■ THE TASK
From the data below, return the exact lines starting at the line containing "cyan semicircle: moved 17 px left, 3 px up" and ending at the line containing "black circle at (625, 584): moved 12 px right", both included, and nothing else.

(Stored dataset items)
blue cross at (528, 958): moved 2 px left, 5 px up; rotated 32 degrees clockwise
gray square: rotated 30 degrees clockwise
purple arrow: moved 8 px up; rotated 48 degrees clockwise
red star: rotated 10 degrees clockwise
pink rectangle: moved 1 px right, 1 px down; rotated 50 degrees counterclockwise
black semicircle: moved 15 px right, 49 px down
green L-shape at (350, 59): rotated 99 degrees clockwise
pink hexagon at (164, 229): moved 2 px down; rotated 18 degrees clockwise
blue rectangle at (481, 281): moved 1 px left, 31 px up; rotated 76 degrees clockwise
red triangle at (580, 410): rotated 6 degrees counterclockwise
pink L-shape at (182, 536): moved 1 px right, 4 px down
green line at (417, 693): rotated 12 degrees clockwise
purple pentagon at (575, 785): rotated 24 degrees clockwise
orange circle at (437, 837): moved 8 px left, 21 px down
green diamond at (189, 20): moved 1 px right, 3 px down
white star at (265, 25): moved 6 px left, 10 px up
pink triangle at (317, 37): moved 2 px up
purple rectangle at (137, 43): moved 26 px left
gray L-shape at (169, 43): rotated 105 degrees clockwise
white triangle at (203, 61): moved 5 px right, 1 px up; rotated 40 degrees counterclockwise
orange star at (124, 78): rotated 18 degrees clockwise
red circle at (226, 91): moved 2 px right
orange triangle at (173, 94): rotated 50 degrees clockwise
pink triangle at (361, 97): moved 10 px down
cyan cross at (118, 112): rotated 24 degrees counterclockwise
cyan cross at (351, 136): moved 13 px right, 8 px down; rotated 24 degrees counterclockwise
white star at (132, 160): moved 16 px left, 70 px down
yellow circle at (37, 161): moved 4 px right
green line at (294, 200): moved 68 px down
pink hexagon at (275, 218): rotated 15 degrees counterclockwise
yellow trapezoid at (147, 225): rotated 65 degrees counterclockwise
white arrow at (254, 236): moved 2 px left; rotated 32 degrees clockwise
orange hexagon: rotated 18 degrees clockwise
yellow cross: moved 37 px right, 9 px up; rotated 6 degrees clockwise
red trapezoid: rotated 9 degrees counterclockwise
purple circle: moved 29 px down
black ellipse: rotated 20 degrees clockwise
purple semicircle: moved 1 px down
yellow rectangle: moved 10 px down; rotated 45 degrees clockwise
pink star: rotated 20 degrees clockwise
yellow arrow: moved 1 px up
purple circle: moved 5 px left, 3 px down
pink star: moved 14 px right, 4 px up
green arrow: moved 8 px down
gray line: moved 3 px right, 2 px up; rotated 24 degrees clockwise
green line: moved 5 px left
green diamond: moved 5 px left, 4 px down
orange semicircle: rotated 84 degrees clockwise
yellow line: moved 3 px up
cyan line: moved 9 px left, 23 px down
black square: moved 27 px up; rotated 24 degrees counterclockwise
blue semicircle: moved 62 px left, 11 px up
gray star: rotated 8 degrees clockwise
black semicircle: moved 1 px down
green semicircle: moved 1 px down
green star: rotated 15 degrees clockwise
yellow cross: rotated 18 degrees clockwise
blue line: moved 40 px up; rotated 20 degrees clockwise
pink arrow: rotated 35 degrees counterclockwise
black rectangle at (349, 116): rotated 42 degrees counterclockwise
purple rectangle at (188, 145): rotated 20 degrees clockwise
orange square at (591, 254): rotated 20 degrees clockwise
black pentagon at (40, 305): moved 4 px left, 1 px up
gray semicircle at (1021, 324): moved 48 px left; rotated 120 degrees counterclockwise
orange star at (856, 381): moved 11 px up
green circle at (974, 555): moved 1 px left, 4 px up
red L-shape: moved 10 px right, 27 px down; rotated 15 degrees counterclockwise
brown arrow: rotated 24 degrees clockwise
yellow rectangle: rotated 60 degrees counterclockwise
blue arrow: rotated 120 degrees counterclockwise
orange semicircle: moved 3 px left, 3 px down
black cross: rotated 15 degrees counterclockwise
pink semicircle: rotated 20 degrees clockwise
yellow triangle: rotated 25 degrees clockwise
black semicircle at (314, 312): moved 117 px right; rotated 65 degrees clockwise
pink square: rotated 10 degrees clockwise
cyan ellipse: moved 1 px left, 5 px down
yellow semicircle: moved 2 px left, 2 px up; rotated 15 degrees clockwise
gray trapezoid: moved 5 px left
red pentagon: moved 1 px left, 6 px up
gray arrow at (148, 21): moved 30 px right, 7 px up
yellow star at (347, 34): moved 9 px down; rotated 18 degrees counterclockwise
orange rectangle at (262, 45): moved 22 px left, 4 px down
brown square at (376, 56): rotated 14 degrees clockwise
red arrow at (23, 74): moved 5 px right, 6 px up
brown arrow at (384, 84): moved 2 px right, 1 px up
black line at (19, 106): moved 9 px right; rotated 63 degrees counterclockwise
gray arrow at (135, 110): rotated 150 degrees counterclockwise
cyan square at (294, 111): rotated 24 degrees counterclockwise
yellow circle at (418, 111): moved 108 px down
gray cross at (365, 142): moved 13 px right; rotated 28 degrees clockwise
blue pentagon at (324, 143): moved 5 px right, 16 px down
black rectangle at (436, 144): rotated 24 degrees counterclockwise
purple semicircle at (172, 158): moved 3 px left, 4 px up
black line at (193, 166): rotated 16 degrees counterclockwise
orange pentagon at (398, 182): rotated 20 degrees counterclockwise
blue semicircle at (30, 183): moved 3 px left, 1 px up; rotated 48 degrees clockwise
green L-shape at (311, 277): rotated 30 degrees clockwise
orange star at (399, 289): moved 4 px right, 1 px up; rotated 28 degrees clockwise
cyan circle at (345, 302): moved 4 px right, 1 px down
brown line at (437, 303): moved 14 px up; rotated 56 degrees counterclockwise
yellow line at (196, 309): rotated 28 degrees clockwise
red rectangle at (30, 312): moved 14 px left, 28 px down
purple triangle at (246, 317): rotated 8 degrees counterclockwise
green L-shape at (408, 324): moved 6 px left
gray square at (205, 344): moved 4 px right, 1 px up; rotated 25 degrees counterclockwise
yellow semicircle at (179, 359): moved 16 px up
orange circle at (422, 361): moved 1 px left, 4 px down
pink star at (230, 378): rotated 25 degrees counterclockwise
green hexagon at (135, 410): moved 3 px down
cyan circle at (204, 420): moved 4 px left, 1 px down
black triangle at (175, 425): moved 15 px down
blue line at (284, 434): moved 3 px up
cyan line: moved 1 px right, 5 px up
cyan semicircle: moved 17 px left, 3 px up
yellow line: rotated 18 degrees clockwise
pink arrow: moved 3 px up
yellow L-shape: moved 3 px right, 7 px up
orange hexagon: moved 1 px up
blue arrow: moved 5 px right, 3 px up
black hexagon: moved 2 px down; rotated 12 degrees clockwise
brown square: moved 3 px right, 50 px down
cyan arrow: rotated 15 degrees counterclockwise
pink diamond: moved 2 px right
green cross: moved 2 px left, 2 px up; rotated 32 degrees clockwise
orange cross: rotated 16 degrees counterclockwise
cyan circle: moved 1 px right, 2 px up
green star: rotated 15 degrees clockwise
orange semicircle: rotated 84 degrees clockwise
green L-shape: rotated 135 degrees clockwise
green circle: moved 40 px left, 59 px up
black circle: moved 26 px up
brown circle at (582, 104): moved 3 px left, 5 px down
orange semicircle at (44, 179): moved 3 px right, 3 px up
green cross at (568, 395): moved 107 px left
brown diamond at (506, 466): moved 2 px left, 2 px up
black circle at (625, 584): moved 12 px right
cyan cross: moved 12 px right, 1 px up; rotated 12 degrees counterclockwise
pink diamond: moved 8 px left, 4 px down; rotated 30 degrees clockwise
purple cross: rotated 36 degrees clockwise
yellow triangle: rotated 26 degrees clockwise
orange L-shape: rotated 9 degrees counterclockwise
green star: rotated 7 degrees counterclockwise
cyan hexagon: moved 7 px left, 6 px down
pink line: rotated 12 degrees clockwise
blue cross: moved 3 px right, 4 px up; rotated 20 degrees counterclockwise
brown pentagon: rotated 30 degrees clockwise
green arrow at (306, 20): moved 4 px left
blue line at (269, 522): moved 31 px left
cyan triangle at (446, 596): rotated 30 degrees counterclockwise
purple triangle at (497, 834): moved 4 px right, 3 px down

■ THE COMPLETED TASK
cyan semicircle: moved 17 px left, 3 px up
yellow line: rotated 18 degrees clockwise
pink arrow: moved 3 px up
yellow L-shape: moved 3 px right, 7 px up
orange hexagon: moved 1 px up
blue arrow: moved 5 px right, 3 px up
black hexagon: moved 2 px down; rotated 12 degrees clockwise
brown square: moved 3 px right, 50 px down
cyan arrow: rotated 15 degrees counterclockwise
pink diamond: moved 2 px right
green cross: moved 2 px left, 2 px up; rotated 32 degrees clockwise
orange cross: rotated 16 degrees counterclockwise
cyan circle: moved 1 px right, 2 px up
green star: rotated 15 degrees clockwise
orange semicircle: rotated 84 degrees clockwise
green L-shape: rotated 135 degrees clockwise
green circle: moved 40 px left, 59 px up
black circle: moved 26 px up
brown circle at (582, 104): moved 3 px left, 5 px down
orange semicircle at (44, 179): moved 3 px right, 3 px up
green cross at (568, 395): moved 107 px left
brown diamond at (506, 466): moved 2 px left, 2 px up
black circle at (625, 584): moved 12 px right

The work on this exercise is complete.